(Stored items)
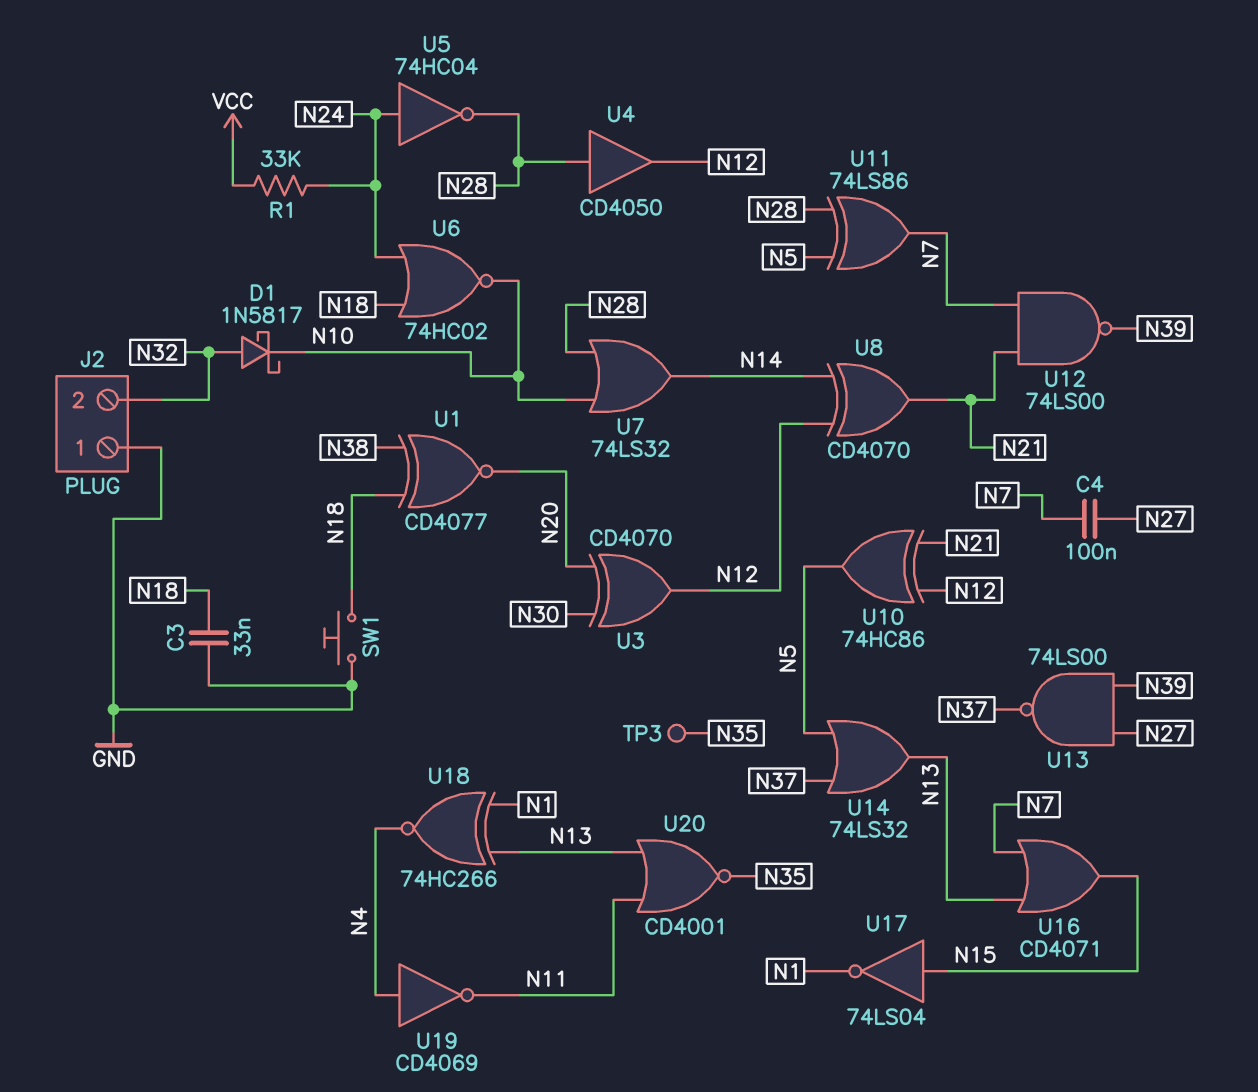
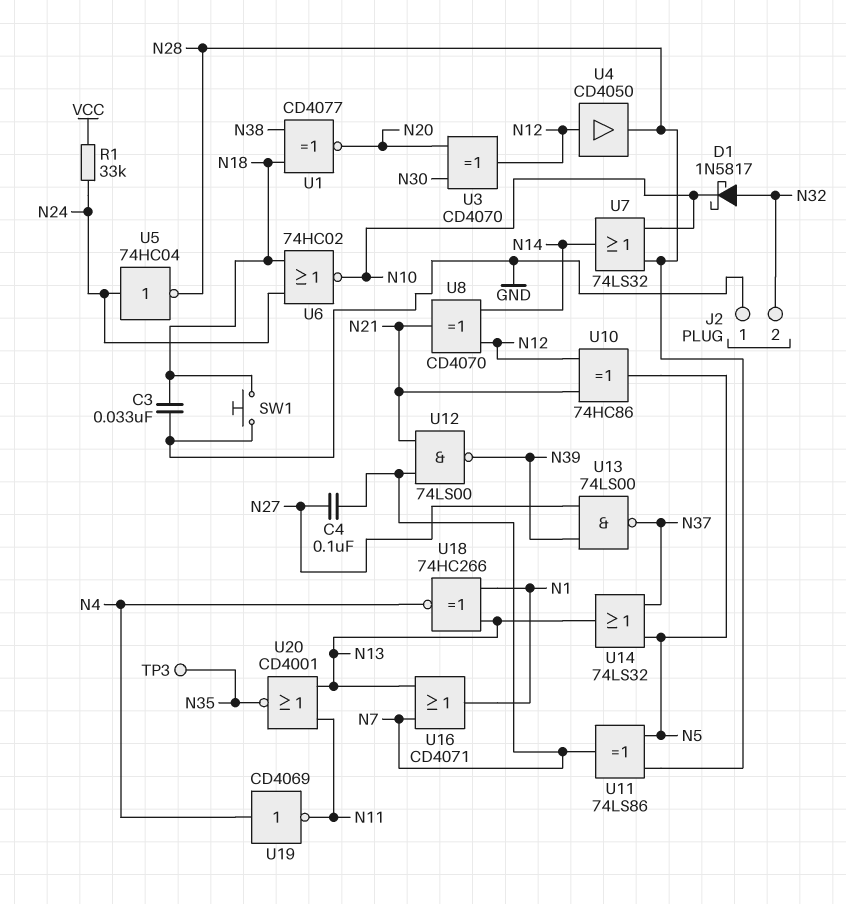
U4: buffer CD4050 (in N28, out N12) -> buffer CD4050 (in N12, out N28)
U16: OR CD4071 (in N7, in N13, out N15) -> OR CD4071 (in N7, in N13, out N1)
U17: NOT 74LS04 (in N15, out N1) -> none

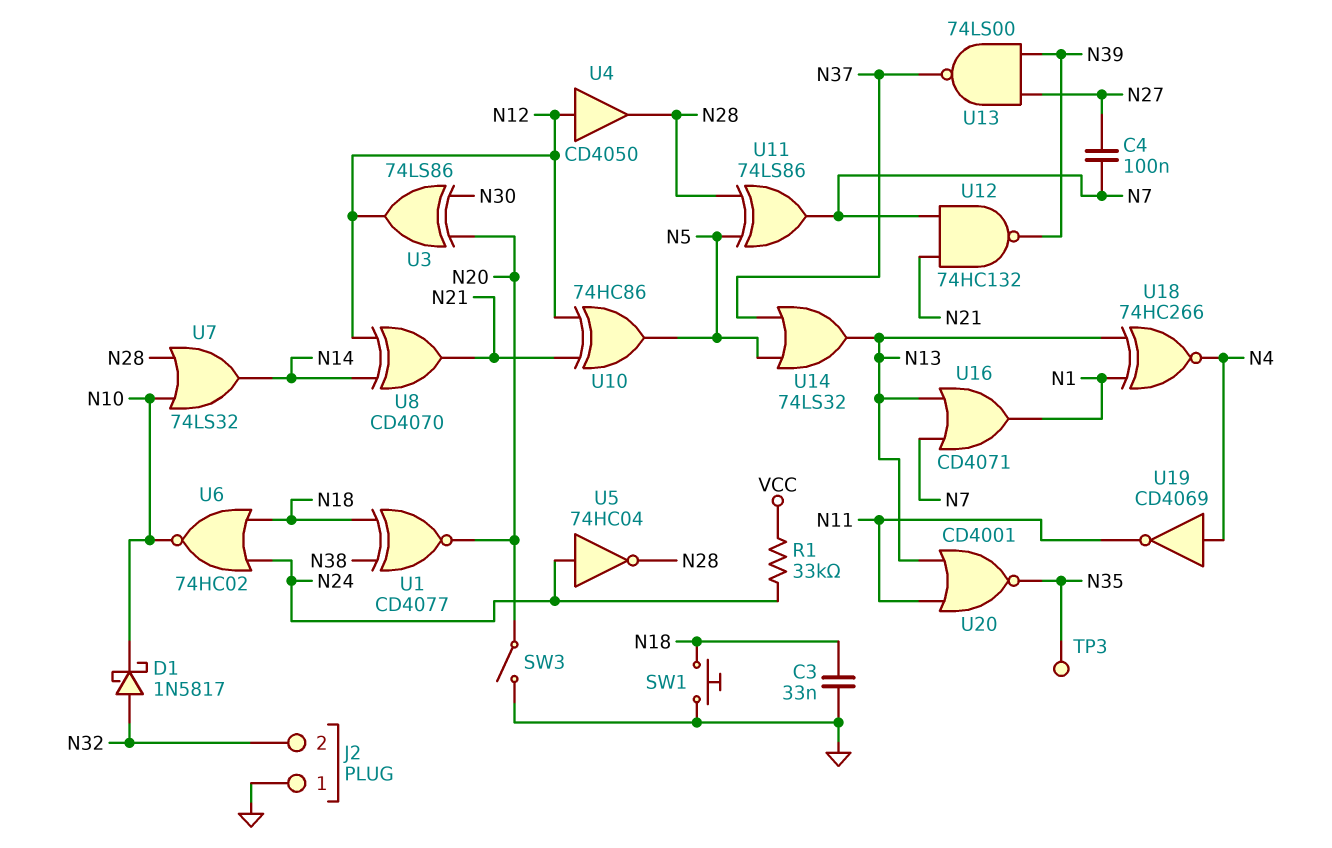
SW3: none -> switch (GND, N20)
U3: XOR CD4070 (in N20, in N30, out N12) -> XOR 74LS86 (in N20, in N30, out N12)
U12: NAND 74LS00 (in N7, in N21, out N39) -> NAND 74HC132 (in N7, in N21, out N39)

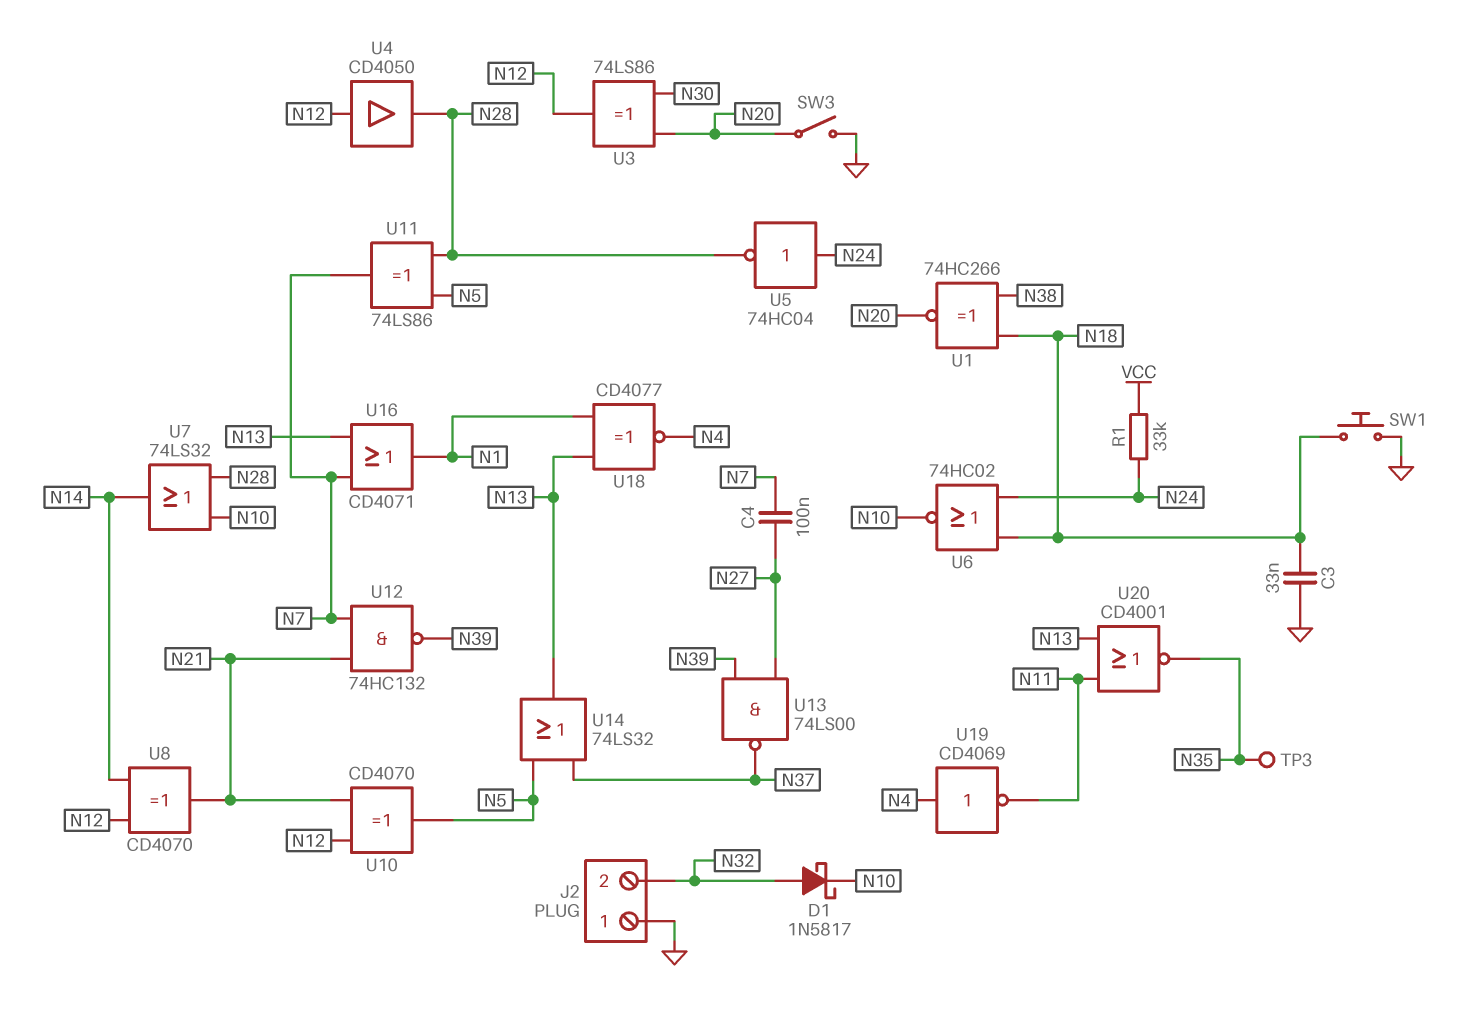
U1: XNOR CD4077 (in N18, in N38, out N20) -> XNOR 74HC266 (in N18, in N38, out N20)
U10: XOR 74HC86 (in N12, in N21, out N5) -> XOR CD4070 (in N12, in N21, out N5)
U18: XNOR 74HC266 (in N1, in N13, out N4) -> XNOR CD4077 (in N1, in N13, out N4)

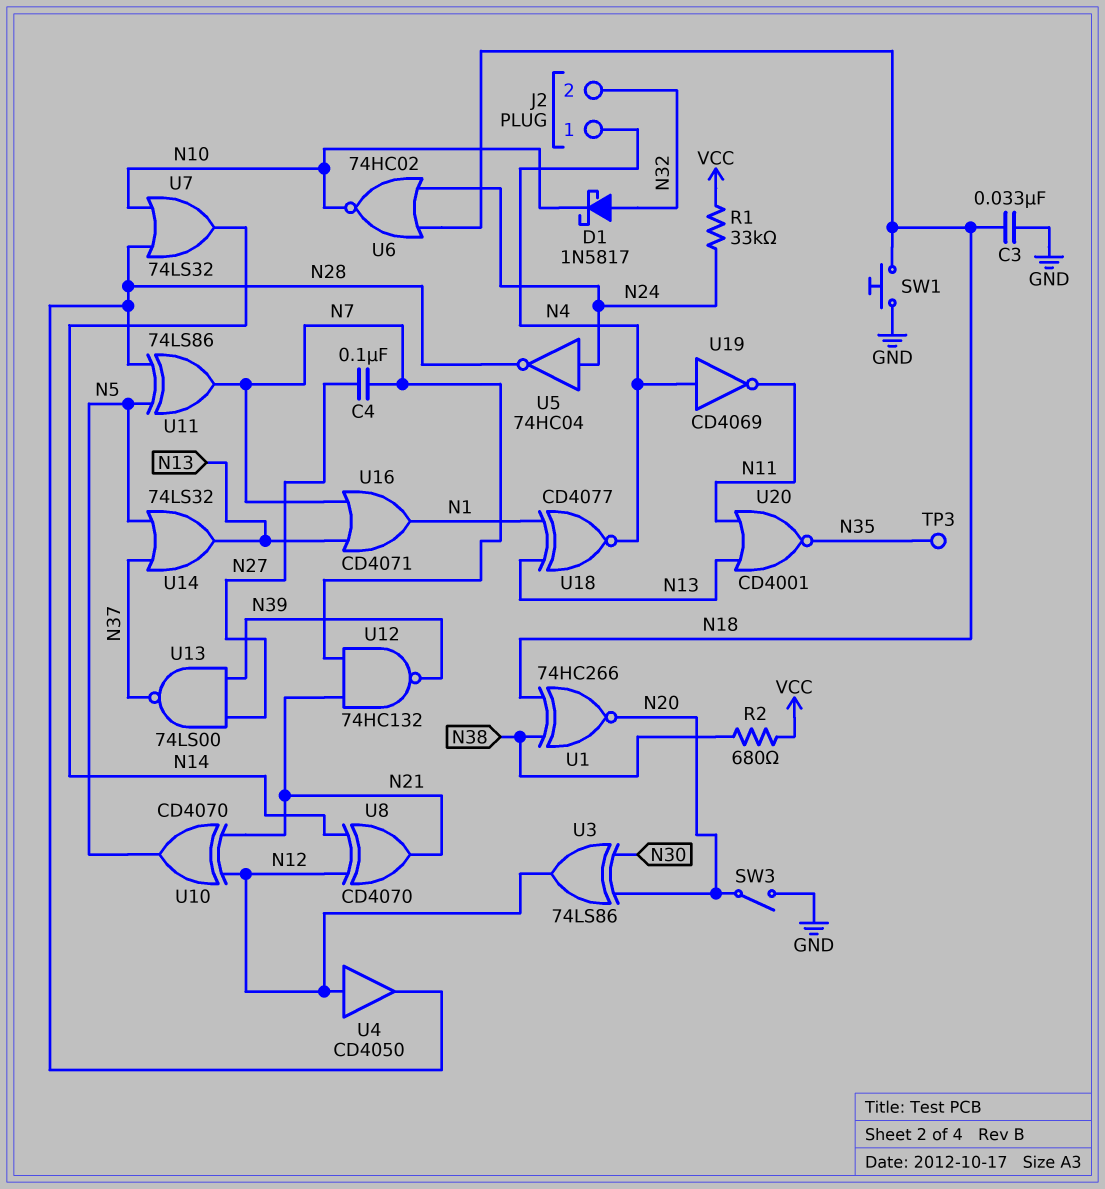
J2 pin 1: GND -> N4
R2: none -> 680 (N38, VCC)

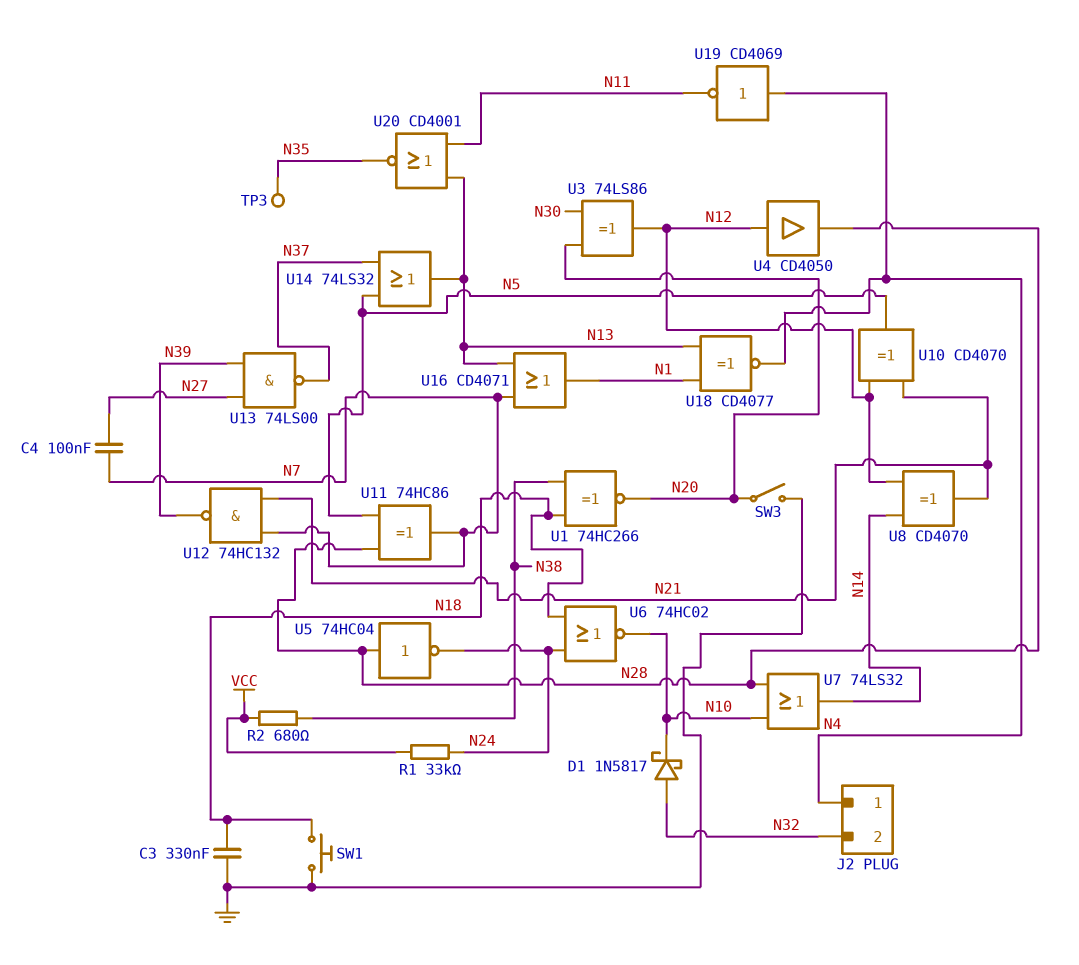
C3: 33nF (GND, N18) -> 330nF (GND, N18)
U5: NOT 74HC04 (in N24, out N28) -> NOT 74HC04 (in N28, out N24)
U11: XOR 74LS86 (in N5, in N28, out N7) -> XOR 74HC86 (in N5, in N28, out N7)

- **HOW TO COMPLETE THIS TASK**: From the entries above, collect every line with the string "none" in it.

- **SOLUTION TO THIS TASK**:
U17: NOT 74LS04 (in N15, out N1) -> none
SW3: none -> switch (GND, N20)
R2: none -> 680 (N38, VCC)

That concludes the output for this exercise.